#### INFORMATION GIVEN

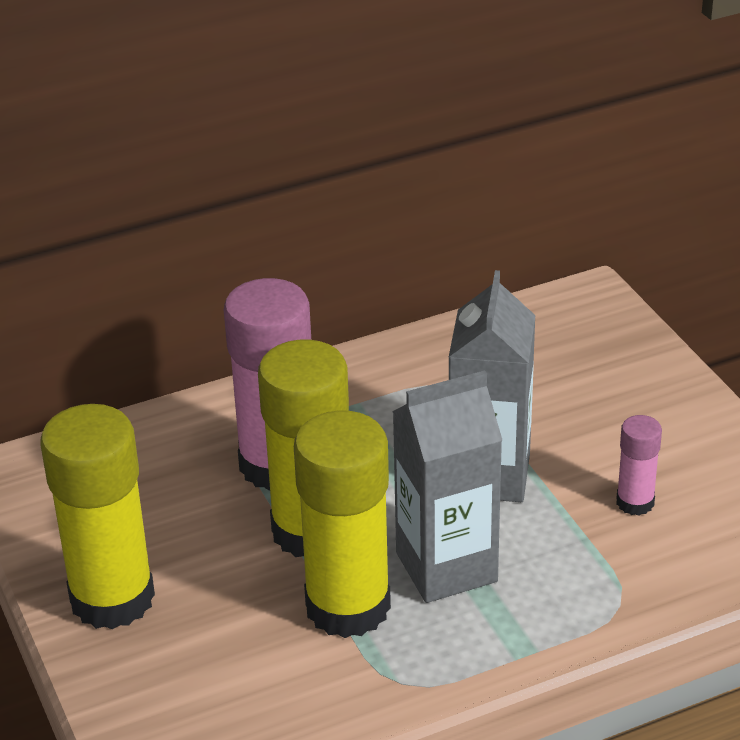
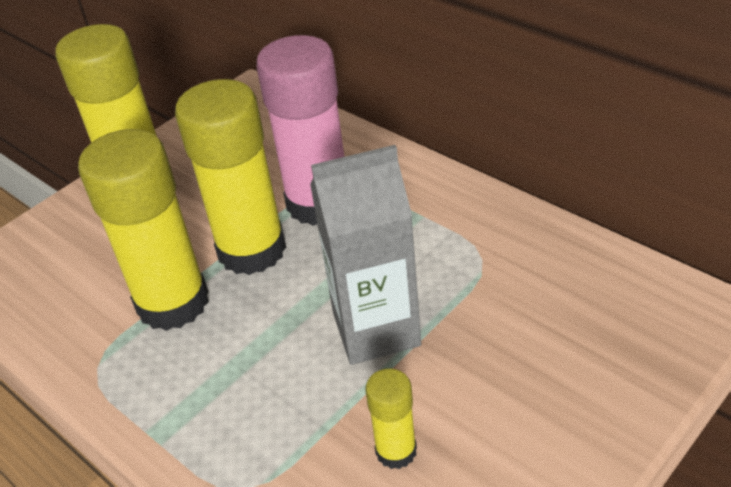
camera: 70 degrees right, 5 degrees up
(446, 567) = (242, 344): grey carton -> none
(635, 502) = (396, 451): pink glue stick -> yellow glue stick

########
#### INFORMATION GIVEN

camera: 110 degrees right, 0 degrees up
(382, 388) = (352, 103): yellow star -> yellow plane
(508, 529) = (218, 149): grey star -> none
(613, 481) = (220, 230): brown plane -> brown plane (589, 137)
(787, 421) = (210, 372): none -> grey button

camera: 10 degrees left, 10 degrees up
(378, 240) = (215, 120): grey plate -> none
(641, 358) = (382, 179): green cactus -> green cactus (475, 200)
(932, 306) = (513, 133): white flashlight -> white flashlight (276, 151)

########
#### INFORMATION GIVEN

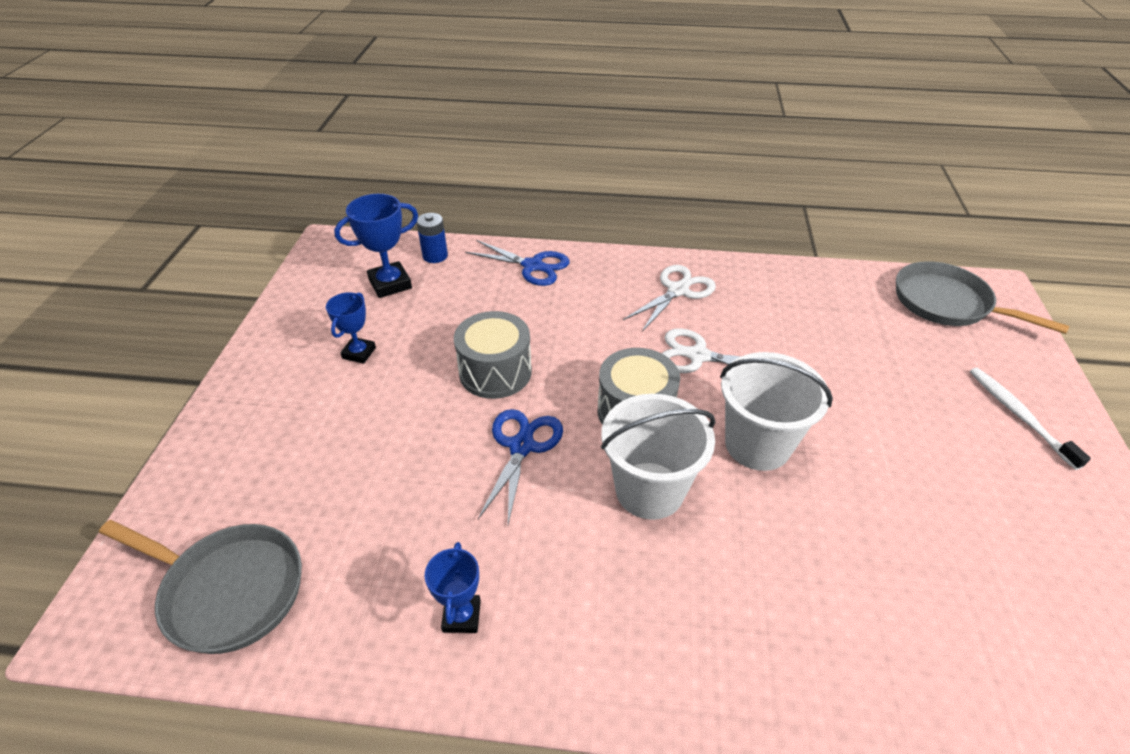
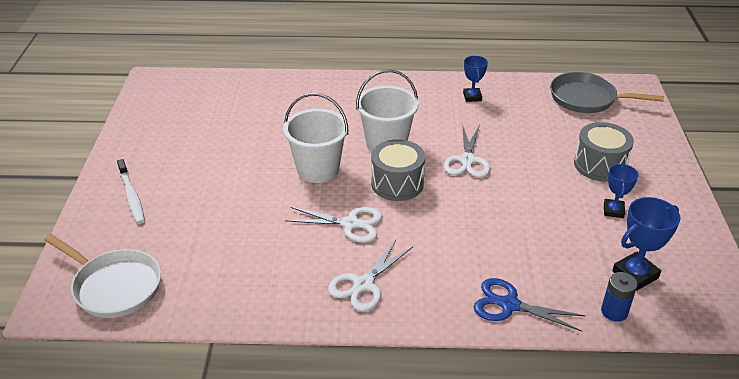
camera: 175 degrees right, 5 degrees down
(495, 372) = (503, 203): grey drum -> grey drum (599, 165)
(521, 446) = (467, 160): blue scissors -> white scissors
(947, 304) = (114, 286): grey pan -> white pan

########

[HOW TO COMPLETE THIS TASK] Exact duplication is required for the lines above, from the line that contains "camera: 70 degrees right, 5 degrees up" to the line that contains "(635, 502) = (396, 451): pink", inclusive; omit all others.

[SOLUTION TO THE EXERCISE]
camera: 70 degrees right, 5 degrees up
(446, 567) = (242, 344): grey carton -> none
(635, 502) = (396, 451): pink glue stick -> yellow glue stick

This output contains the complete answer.